ACTION ITEM
Only one stretch of the data below is needed. Output the lines from the one with "green plate A6" up to and including the one with "none -> cyan tile B10:D10 level 1", exactly as they stand.

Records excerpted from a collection
════════════════

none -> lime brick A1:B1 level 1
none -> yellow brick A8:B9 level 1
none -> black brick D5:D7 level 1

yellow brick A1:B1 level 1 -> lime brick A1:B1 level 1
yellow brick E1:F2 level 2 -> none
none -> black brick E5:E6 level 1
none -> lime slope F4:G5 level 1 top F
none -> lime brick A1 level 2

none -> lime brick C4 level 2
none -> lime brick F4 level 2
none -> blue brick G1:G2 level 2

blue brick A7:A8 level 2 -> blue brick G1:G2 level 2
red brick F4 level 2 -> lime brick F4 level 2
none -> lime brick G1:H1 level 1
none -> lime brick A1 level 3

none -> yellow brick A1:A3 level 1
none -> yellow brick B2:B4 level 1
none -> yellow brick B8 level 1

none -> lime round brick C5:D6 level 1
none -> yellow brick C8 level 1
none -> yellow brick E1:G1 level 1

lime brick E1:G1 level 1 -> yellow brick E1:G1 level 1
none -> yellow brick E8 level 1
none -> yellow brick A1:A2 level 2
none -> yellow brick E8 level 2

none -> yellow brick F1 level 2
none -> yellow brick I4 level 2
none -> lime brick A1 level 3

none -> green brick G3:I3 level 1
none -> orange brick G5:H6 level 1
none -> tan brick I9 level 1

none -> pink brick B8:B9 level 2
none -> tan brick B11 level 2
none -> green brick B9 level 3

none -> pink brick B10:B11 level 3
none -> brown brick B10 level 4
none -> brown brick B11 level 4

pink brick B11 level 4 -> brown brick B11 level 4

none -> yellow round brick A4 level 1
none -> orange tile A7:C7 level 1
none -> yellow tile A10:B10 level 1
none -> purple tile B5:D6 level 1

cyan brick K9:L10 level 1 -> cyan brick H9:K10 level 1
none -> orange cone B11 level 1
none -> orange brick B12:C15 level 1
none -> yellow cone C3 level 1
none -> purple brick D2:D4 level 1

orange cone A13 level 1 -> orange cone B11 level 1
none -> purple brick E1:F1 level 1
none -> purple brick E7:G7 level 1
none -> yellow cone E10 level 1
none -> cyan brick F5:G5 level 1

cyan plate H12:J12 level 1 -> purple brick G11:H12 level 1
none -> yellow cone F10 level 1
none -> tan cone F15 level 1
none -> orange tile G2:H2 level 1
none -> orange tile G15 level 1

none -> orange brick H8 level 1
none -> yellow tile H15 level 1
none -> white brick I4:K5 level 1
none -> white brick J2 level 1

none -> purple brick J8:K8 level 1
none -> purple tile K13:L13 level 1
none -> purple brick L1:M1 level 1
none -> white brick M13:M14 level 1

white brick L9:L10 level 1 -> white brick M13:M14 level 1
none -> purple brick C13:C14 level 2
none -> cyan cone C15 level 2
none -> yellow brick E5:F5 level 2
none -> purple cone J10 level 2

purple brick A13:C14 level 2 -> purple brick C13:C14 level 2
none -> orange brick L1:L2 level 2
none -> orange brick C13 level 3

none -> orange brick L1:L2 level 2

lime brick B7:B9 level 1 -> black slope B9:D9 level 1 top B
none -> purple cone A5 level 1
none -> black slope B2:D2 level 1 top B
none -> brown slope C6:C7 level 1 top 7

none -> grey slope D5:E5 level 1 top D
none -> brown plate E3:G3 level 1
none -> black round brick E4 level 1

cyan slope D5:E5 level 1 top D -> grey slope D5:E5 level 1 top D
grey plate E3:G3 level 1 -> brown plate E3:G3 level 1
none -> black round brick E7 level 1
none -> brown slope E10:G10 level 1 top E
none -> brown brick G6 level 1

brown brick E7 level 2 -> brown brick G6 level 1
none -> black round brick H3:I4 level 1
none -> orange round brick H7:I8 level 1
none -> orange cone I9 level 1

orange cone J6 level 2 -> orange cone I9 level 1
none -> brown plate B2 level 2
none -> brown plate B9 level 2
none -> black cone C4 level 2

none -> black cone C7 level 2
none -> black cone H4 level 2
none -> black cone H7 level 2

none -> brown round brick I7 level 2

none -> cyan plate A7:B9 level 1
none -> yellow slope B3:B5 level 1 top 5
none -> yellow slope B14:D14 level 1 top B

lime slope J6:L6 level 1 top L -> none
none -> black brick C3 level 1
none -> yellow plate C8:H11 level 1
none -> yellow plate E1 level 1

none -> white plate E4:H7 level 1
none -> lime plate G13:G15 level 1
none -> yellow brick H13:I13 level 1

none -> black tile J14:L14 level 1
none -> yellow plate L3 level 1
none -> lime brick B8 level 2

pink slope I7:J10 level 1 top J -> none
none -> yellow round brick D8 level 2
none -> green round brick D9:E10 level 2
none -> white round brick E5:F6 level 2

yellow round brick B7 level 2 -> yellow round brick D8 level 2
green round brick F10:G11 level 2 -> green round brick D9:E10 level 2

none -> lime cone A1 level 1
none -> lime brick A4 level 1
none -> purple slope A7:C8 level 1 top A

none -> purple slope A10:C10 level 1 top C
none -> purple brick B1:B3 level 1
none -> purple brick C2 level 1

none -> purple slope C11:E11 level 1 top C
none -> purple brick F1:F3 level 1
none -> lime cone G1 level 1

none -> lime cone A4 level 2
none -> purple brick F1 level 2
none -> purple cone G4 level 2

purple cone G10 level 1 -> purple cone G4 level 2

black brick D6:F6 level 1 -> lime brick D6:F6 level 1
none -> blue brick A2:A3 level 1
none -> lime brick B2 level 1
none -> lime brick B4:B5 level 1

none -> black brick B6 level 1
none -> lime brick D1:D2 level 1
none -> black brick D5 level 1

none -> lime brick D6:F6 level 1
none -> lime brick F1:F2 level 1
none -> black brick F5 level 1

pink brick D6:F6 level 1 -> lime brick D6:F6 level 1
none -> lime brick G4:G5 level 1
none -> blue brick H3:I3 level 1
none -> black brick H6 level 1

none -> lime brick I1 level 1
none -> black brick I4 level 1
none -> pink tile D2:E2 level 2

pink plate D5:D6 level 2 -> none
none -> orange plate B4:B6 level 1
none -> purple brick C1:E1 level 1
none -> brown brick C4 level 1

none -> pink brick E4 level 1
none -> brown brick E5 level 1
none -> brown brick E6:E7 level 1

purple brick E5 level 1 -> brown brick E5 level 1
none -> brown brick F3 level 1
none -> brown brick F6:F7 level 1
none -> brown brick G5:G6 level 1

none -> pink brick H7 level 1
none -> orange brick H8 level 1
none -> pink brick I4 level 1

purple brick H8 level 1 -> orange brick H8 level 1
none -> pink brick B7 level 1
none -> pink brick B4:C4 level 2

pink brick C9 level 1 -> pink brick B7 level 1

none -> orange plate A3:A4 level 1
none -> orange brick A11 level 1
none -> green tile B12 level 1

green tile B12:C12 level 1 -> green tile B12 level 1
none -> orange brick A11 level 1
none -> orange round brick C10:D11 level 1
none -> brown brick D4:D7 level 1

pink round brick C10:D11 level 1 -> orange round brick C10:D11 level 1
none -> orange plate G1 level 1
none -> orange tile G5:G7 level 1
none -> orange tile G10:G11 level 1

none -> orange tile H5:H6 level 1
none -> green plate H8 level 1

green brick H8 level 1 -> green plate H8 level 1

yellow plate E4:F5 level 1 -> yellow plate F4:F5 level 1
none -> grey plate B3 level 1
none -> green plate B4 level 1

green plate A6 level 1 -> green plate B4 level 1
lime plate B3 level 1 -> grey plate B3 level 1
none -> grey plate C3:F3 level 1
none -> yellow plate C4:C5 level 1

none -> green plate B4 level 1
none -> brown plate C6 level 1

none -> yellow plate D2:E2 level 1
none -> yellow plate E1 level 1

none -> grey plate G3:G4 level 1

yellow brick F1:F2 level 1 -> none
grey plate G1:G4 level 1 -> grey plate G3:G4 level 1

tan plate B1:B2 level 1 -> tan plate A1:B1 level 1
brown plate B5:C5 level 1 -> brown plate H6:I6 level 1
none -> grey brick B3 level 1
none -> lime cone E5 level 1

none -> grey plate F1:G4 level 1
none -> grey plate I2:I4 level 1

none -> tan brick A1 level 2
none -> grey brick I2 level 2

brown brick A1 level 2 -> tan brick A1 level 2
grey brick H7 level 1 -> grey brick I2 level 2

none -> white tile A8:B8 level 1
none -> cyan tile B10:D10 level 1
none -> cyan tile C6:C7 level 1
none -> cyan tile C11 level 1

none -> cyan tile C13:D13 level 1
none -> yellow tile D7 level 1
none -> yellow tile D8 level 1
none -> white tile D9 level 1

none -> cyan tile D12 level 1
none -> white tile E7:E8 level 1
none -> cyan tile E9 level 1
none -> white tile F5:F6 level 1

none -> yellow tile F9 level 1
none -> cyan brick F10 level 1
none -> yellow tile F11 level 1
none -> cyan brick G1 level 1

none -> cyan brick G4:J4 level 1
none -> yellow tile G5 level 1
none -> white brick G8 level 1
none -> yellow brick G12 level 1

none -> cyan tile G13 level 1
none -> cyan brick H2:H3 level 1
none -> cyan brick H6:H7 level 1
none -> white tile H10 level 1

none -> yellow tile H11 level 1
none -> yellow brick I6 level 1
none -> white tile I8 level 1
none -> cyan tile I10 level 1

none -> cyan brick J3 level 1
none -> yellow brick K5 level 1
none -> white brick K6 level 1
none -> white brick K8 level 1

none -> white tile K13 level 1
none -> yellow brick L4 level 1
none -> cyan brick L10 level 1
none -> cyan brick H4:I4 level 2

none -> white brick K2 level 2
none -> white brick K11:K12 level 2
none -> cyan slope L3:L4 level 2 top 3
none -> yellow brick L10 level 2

════════════════

RESPONSE
green plate A6 level 1 -> green plate B4 level 1
lime plate B3 level 1 -> grey plate B3 level 1
none -> grey plate C3:F3 level 1
none -> yellow plate C4:C5 level 1

none -> green plate B4 level 1
none -> brown plate C6 level 1

none -> yellow plate D2:E2 level 1
none -> yellow plate E1 level 1

none -> grey plate G3:G4 level 1

yellow brick F1:F2 level 1 -> none
grey plate G1:G4 level 1 -> grey plate G3:G4 level 1

tan plate B1:B2 level 1 -> tan plate A1:B1 level 1
brown plate B5:C5 level 1 -> brown plate H6:I6 level 1
none -> grey brick B3 level 1
none -> lime cone E5 level 1

none -> grey plate F1:G4 level 1
none -> grey plate I2:I4 level 1

none -> tan brick A1 level 2
none -> grey brick I2 level 2

brown brick A1 level 2 -> tan brick A1 level 2
grey brick H7 level 1 -> grey brick I2 level 2

none -> white tile A8:B8 level 1
none -> cyan tile B10:D10 level 1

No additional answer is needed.